Saved entries
^^^^^^^^^^^^^^^^
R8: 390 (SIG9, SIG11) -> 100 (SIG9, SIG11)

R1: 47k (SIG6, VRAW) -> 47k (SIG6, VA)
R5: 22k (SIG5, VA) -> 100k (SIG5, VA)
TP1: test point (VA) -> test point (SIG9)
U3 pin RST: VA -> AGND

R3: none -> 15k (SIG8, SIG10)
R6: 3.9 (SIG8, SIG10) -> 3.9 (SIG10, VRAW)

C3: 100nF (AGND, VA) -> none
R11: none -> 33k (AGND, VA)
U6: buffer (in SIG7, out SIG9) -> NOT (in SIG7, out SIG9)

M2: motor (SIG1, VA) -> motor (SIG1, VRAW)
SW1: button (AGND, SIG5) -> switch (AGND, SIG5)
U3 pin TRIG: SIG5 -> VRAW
^^^^^^^^^^^^^^^^
# [INSTRUCTIONS TO FOLLOW]
Output only the lines from the line that contains "SW1: button (AGND, SIG5)" through the end of the entries, both included, exactly as they appear.

# [WRITTEN RESPONSE]
SW1: button (AGND, SIG5) -> switch (AGND, SIG5)
U3 pin TRIG: SIG5 -> VRAW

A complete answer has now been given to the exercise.